* [Source data]
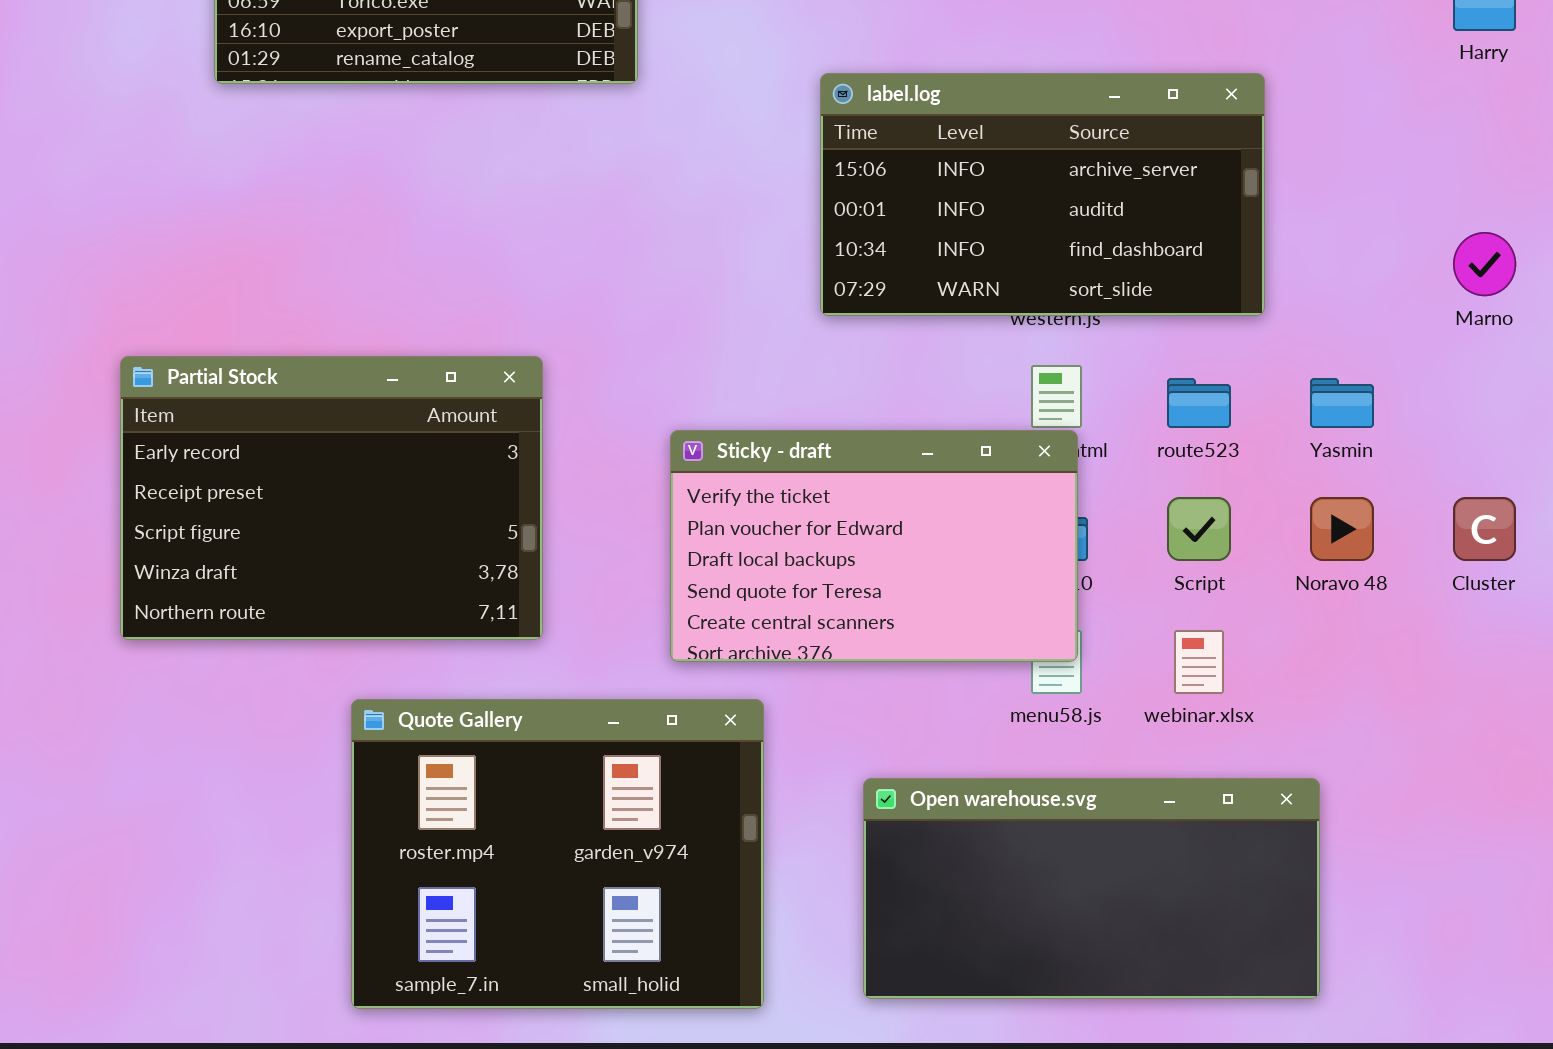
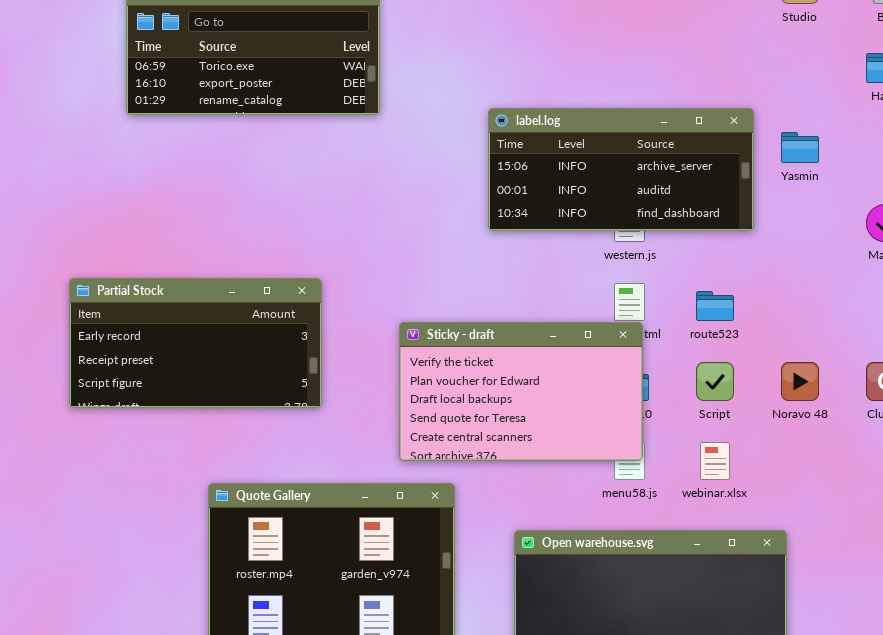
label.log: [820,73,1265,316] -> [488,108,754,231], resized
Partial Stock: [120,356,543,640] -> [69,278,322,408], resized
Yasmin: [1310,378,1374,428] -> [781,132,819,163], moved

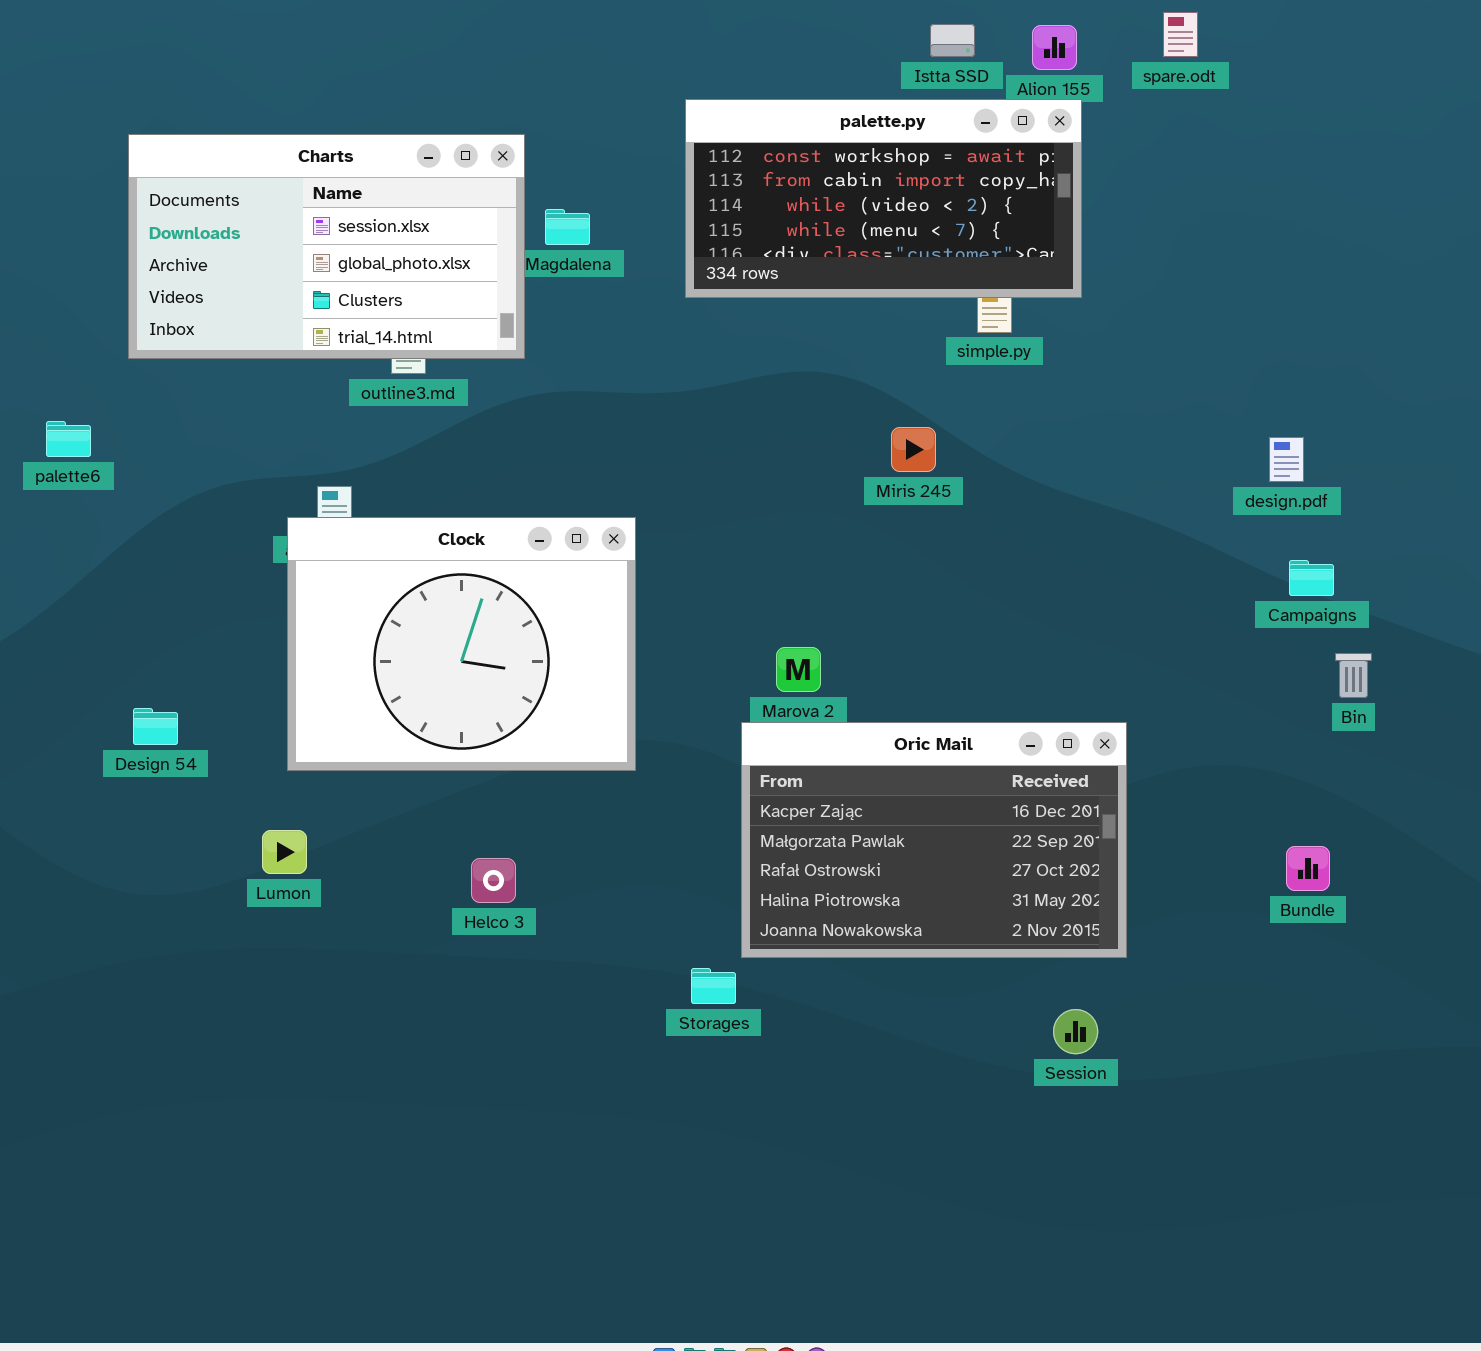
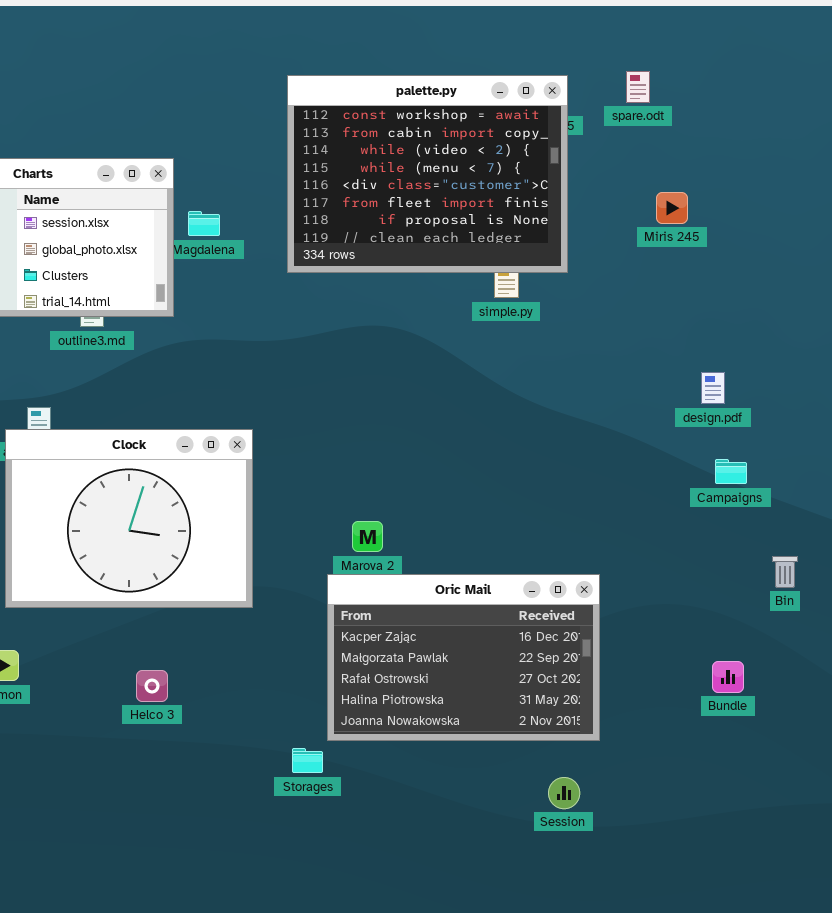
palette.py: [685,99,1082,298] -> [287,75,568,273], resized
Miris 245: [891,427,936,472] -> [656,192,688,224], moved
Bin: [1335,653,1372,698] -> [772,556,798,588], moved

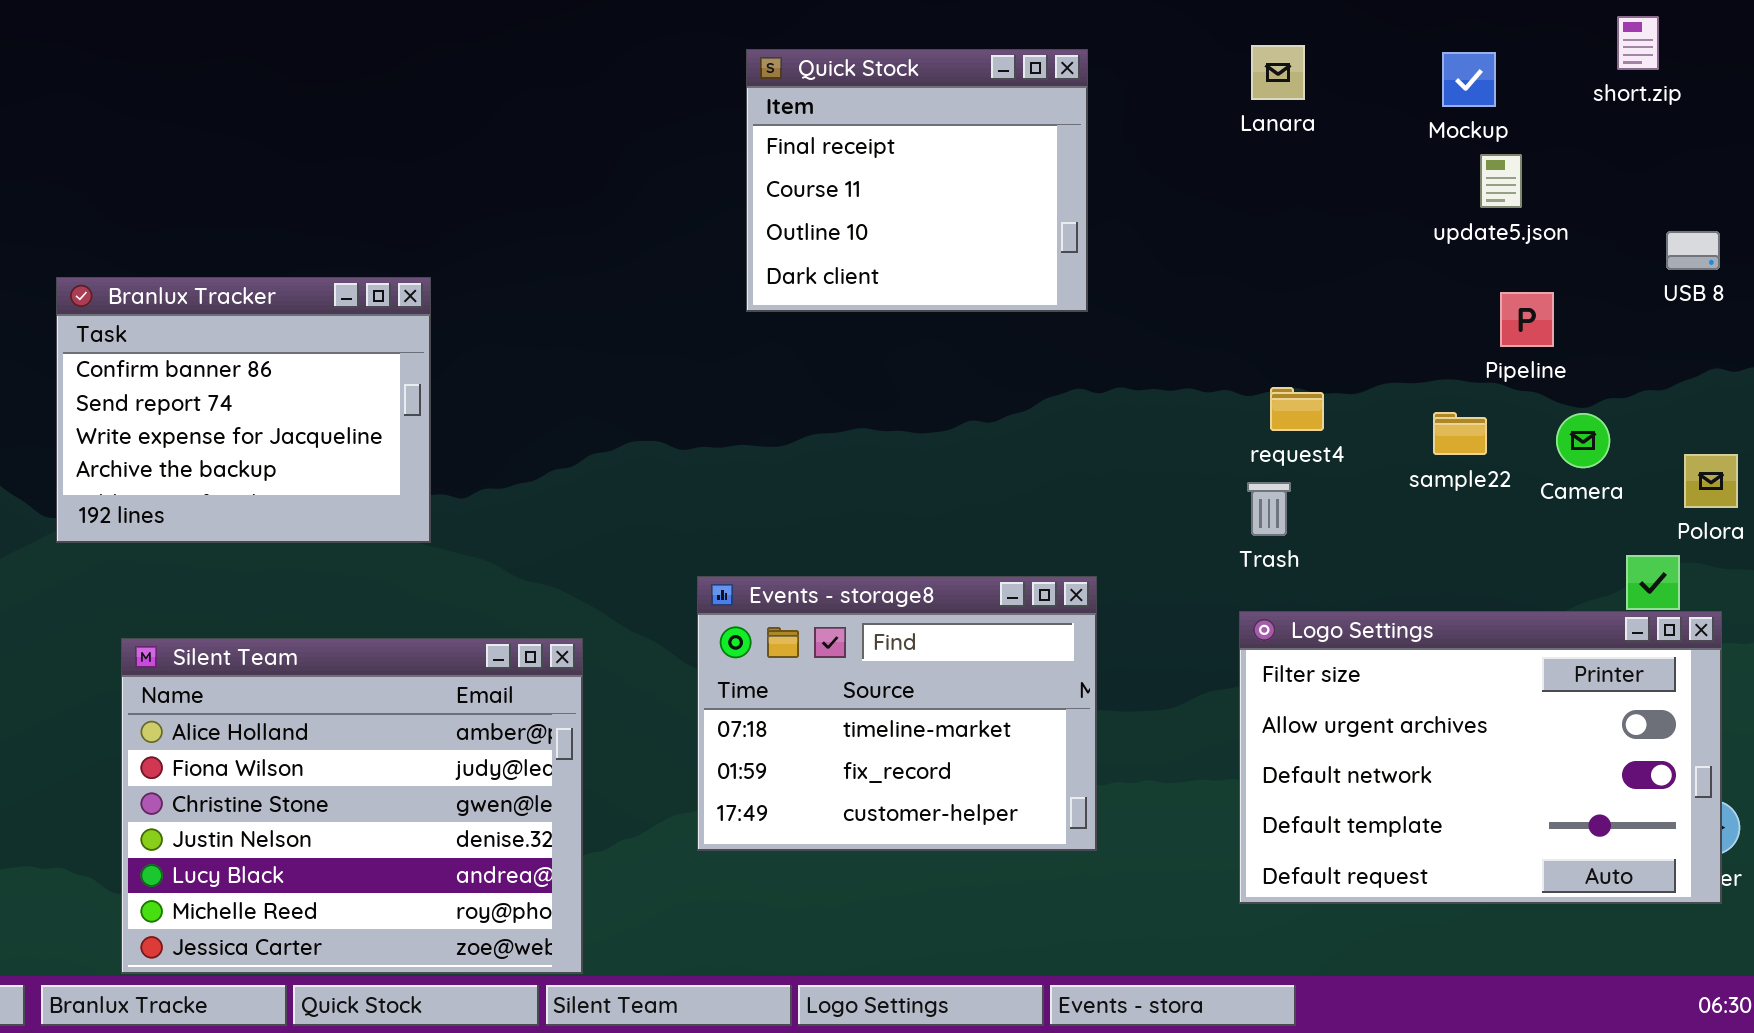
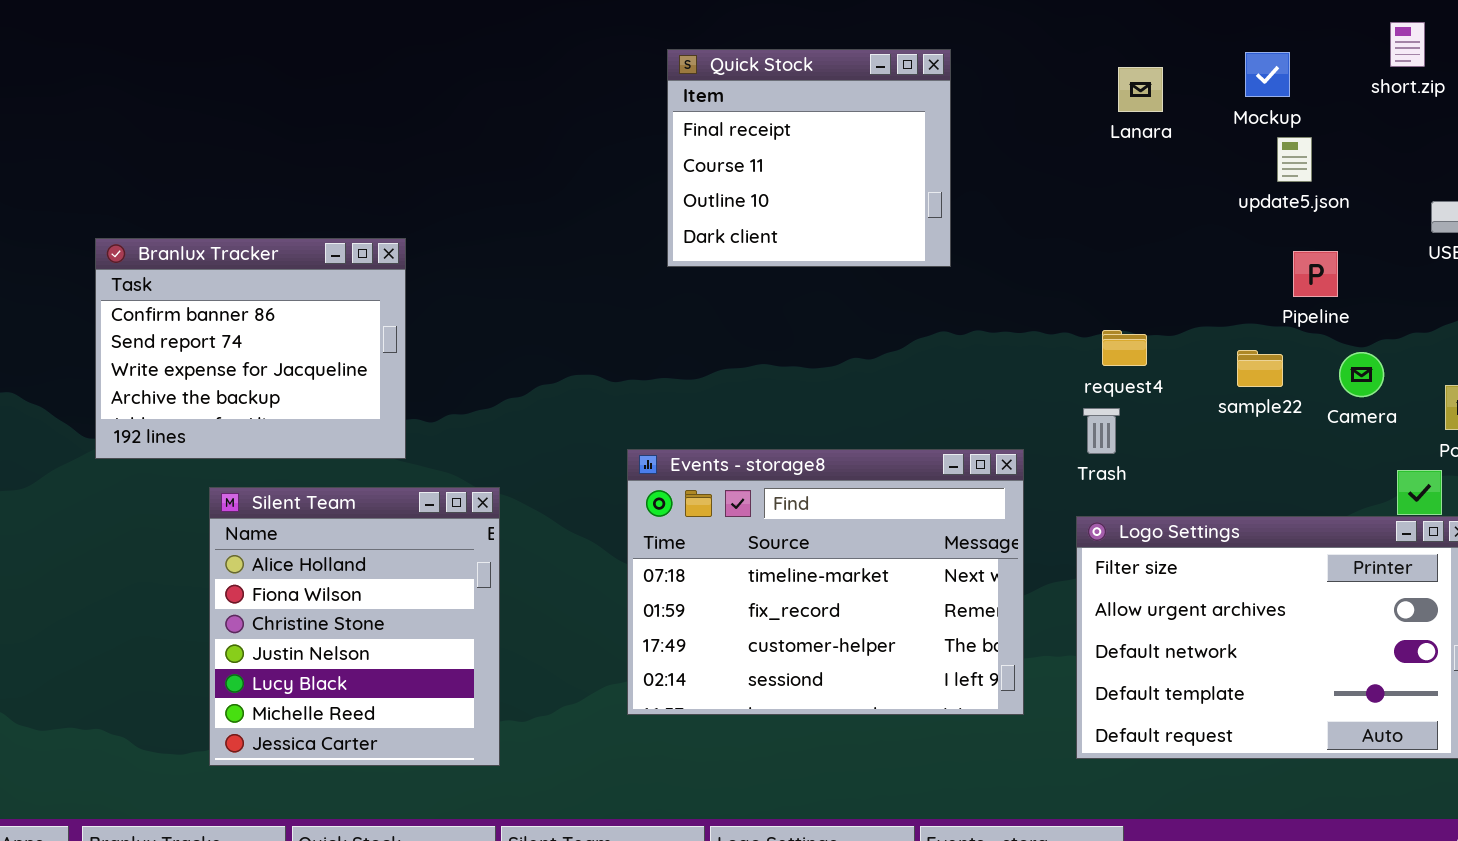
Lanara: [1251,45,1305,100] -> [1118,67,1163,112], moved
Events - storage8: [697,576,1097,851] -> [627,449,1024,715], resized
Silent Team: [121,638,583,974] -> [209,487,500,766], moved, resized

* [Task objective] The response is the exact set of lines from the one holding "Events - storage8: [697,576,1097,851]" through the last line of the material.

* [Result of the task]
Events - storage8: [697,576,1097,851] -> [627,449,1024,715], resized
Silent Team: [121,638,583,974] -> [209,487,500,766], moved, resized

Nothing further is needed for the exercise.